A block of data:
>> START

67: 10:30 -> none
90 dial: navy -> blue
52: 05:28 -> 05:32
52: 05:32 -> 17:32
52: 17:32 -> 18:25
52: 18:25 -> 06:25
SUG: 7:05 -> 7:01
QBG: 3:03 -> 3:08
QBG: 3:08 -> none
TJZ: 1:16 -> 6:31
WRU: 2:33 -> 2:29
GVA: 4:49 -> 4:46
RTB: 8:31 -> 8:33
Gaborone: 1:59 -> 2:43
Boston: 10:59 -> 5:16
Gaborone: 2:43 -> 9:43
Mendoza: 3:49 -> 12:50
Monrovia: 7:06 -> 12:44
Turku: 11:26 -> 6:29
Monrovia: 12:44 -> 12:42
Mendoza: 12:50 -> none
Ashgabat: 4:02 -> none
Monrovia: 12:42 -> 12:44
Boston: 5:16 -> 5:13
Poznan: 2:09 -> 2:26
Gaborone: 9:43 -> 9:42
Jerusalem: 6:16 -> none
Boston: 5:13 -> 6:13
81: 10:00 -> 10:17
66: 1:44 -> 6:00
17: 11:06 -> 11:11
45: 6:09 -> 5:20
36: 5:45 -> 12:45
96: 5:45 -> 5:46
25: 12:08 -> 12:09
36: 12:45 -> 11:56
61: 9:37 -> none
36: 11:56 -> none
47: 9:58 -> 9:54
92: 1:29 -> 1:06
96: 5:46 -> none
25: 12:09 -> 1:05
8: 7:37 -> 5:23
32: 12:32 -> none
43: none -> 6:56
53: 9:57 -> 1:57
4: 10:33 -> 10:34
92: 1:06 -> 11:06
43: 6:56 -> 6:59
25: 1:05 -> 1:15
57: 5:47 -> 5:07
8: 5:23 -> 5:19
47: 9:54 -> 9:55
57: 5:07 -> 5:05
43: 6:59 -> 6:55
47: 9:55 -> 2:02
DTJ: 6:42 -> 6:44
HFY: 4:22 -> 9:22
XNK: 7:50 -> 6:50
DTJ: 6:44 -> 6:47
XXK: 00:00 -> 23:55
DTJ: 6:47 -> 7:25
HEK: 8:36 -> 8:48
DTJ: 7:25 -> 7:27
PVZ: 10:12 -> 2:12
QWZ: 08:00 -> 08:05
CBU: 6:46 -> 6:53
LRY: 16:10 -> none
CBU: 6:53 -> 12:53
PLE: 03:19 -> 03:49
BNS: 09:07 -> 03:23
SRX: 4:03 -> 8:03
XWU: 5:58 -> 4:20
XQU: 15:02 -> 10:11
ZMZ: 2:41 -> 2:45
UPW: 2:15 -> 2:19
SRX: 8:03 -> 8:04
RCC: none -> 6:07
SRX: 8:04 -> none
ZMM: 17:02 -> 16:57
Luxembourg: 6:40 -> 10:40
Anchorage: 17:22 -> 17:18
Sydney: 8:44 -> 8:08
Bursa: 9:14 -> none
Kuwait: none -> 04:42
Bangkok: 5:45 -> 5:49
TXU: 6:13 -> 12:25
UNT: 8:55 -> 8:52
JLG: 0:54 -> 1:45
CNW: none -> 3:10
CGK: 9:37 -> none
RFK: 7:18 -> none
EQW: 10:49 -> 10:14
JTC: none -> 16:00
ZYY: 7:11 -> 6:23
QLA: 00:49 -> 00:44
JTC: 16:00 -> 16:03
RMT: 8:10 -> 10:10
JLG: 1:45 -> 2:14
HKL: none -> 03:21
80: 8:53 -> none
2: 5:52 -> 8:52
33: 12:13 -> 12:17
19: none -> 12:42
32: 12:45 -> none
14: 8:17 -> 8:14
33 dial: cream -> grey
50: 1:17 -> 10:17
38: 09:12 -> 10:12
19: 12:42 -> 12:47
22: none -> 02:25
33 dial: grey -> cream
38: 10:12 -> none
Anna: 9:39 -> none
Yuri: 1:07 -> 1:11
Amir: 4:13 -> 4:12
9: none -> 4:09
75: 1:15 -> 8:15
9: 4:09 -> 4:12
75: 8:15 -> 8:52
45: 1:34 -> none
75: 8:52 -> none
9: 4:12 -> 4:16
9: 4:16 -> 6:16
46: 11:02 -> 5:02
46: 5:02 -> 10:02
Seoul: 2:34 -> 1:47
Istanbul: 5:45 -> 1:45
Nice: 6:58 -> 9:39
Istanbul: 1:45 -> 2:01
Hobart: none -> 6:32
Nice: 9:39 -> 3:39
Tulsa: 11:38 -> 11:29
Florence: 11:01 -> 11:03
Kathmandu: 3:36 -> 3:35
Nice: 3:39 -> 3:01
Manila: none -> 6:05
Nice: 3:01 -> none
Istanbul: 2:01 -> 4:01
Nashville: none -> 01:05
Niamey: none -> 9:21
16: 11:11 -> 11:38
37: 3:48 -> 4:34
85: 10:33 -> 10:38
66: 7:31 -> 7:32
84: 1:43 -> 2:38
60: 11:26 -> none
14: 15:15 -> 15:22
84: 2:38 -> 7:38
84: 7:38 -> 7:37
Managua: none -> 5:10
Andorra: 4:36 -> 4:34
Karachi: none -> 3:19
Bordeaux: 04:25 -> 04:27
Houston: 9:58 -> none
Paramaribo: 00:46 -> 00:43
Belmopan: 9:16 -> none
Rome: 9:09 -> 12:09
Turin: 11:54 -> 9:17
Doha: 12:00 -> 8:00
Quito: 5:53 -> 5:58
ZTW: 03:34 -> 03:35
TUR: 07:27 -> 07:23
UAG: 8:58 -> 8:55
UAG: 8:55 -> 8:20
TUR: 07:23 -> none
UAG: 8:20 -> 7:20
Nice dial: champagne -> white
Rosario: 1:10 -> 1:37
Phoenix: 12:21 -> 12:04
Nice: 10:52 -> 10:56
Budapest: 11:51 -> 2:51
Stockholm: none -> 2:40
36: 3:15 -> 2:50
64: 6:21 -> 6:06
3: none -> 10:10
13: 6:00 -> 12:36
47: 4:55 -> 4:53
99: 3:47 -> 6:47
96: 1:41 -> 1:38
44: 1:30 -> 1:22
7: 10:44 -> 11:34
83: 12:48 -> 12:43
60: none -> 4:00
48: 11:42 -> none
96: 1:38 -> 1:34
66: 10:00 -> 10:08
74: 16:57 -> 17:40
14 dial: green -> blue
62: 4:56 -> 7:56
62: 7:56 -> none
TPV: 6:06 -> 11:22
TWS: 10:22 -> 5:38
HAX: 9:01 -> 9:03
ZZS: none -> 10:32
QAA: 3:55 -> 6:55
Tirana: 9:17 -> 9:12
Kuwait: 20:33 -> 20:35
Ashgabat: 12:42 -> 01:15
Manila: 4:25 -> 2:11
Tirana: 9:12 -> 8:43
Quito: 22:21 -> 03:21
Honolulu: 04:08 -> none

>> END

Instruction: Please copy out every one of the lines above with no changes.

Worked answer:
67: 10:30 -> none
90 dial: navy -> blue
52: 05:28 -> 05:32
52: 05:32 -> 17:32
52: 17:32 -> 18:25
52: 18:25 -> 06:25
SUG: 7:05 -> 7:01
QBG: 3:03 -> 3:08
QBG: 3:08 -> none
TJZ: 1:16 -> 6:31
WRU: 2:33 -> 2:29
GVA: 4:49 -> 4:46
RTB: 8:31 -> 8:33
Gaborone: 1:59 -> 2:43
Boston: 10:59 -> 5:16
Gaborone: 2:43 -> 9:43
Mendoza: 3:49 -> 12:50
Monrovia: 7:06 -> 12:44
Turku: 11:26 -> 6:29
Monrovia: 12:44 -> 12:42
Mendoza: 12:50 -> none
Ashgabat: 4:02 -> none
Monrovia: 12:42 -> 12:44
Boston: 5:16 -> 5:13
Poznan: 2:09 -> 2:26
Gaborone: 9:43 -> 9:42
Jerusalem: 6:16 -> none
Boston: 5:13 -> 6:13
81: 10:00 -> 10:17
66: 1:44 -> 6:00
17: 11:06 -> 11:11
45: 6:09 -> 5:20
36: 5:45 -> 12:45
96: 5:45 -> 5:46
25: 12:08 -> 12:09
36: 12:45 -> 11:56
61: 9:37 -> none
36: 11:56 -> none
47: 9:58 -> 9:54
92: 1:29 -> 1:06
96: 5:46 -> none
25: 12:09 -> 1:05
8: 7:37 -> 5:23
32: 12:32 -> none
43: none -> 6:56
53: 9:57 -> 1:57
4: 10:33 -> 10:34
92: 1:06 -> 11:06
43: 6:56 -> 6:59
25: 1:05 -> 1:15
57: 5:47 -> 5:07
8: 5:23 -> 5:19
47: 9:54 -> 9:55
57: 5:07 -> 5:05
43: 6:59 -> 6:55
47: 9:55 -> 2:02
DTJ: 6:42 -> 6:44
HFY: 4:22 -> 9:22
XNK: 7:50 -> 6:50
DTJ: 6:44 -> 6:47
XXK: 00:00 -> 23:55
DTJ: 6:47 -> 7:25
HEK: 8:36 -> 8:48
DTJ: 7:25 -> 7:27
PVZ: 10:12 -> 2:12
QWZ: 08:00 -> 08:05
CBU: 6:46 -> 6:53
LRY: 16:10 -> none
CBU: 6:53 -> 12:53
PLE: 03:19 -> 03:49
BNS: 09:07 -> 03:23
SRX: 4:03 -> 8:03
XWU: 5:58 -> 4:20
XQU: 15:02 -> 10:11
ZMZ: 2:41 -> 2:45
UPW: 2:15 -> 2:19
SRX: 8:03 -> 8:04
RCC: none -> 6:07
SRX: 8:04 -> none
ZMM: 17:02 -> 16:57
Luxembourg: 6:40 -> 10:40
Anchorage: 17:22 -> 17:18
Sydney: 8:44 -> 8:08
Bursa: 9:14 -> none
Kuwait: none -> 04:42
Bangkok: 5:45 -> 5:49
TXU: 6:13 -> 12:25
UNT: 8:55 -> 8:52
JLG: 0:54 -> 1:45
CNW: none -> 3:10
CGK: 9:37 -> none
RFK: 7:18 -> none
EQW: 10:49 -> 10:14
JTC: none -> 16:00
ZYY: 7:11 -> 6:23
QLA: 00:49 -> 00:44
JTC: 16:00 -> 16:03
RMT: 8:10 -> 10:10
JLG: 1:45 -> 2:14
HKL: none -> 03:21
80: 8:53 -> none
2: 5:52 -> 8:52
33: 12:13 -> 12:17
19: none -> 12:42
32: 12:45 -> none
14: 8:17 -> 8:14
33 dial: cream -> grey
50: 1:17 -> 10:17
38: 09:12 -> 10:12
19: 12:42 -> 12:47
22: none -> 02:25
33 dial: grey -> cream
38: 10:12 -> none
Anna: 9:39 -> none
Yuri: 1:07 -> 1:11
Amir: 4:13 -> 4:12
9: none -> 4:09
75: 1:15 -> 8:15
9: 4:09 -> 4:12
75: 8:15 -> 8:52
45: 1:34 -> none
75: 8:52 -> none
9: 4:12 -> 4:16
9: 4:16 -> 6:16
46: 11:02 -> 5:02
46: 5:02 -> 10:02
Seoul: 2:34 -> 1:47
Istanbul: 5:45 -> 1:45
Nice: 6:58 -> 9:39
Istanbul: 1:45 -> 2:01
Hobart: none -> 6:32
Nice: 9:39 -> 3:39
Tulsa: 11:38 -> 11:29
Florence: 11:01 -> 11:03
Kathmandu: 3:36 -> 3:35
Nice: 3:39 -> 3:01
Manila: none -> 6:05
Nice: 3:01 -> none
Istanbul: 2:01 -> 4:01
Nashville: none -> 01:05
Niamey: none -> 9:21
16: 11:11 -> 11:38
37: 3:48 -> 4:34
85: 10:33 -> 10:38
66: 7:31 -> 7:32
84: 1:43 -> 2:38
60: 11:26 -> none
14: 15:15 -> 15:22
84: 2:38 -> 7:38
84: 7:38 -> 7:37
Managua: none -> 5:10
Andorra: 4:36 -> 4:34
Karachi: none -> 3:19
Bordeaux: 04:25 -> 04:27
Houston: 9:58 -> none
Paramaribo: 00:46 -> 00:43
Belmopan: 9:16 -> none
Rome: 9:09 -> 12:09
Turin: 11:54 -> 9:17
Doha: 12:00 -> 8:00
Quito: 5:53 -> 5:58
ZTW: 03:34 -> 03:35
TUR: 07:27 -> 07:23
UAG: 8:58 -> 8:55
UAG: 8:55 -> 8:20
TUR: 07:23 -> none
UAG: 8:20 -> 7:20
Nice dial: champagne -> white
Rosario: 1:10 -> 1:37
Phoenix: 12:21 -> 12:04
Nice: 10:52 -> 10:56
Budapest: 11:51 -> 2:51
Stockholm: none -> 2:40
36: 3:15 -> 2:50
64: 6:21 -> 6:06
3: none -> 10:10
13: 6:00 -> 12:36
47: 4:55 -> 4:53
99: 3:47 -> 6:47
96: 1:41 -> 1:38
44: 1:30 -> 1:22
7: 10:44 -> 11:34
83: 12:48 -> 12:43
60: none -> 4:00
48: 11:42 -> none
96: 1:38 -> 1:34
66: 10:00 -> 10:08
74: 16:57 -> 17:40
14 dial: green -> blue
62: 4:56 -> 7:56
62: 7:56 -> none
TPV: 6:06 -> 11:22
TWS: 10:22 -> 5:38
HAX: 9:01 -> 9:03
ZZS: none -> 10:32
QAA: 3:55 -> 6:55
Tirana: 9:17 -> 9:12
Kuwait: 20:33 -> 20:35
Ashgabat: 12:42 -> 01:15
Manila: 4:25 -> 2:11
Tirana: 9:12 -> 8:43
Quito: 22:21 -> 03:21
Honolulu: 04:08 -> none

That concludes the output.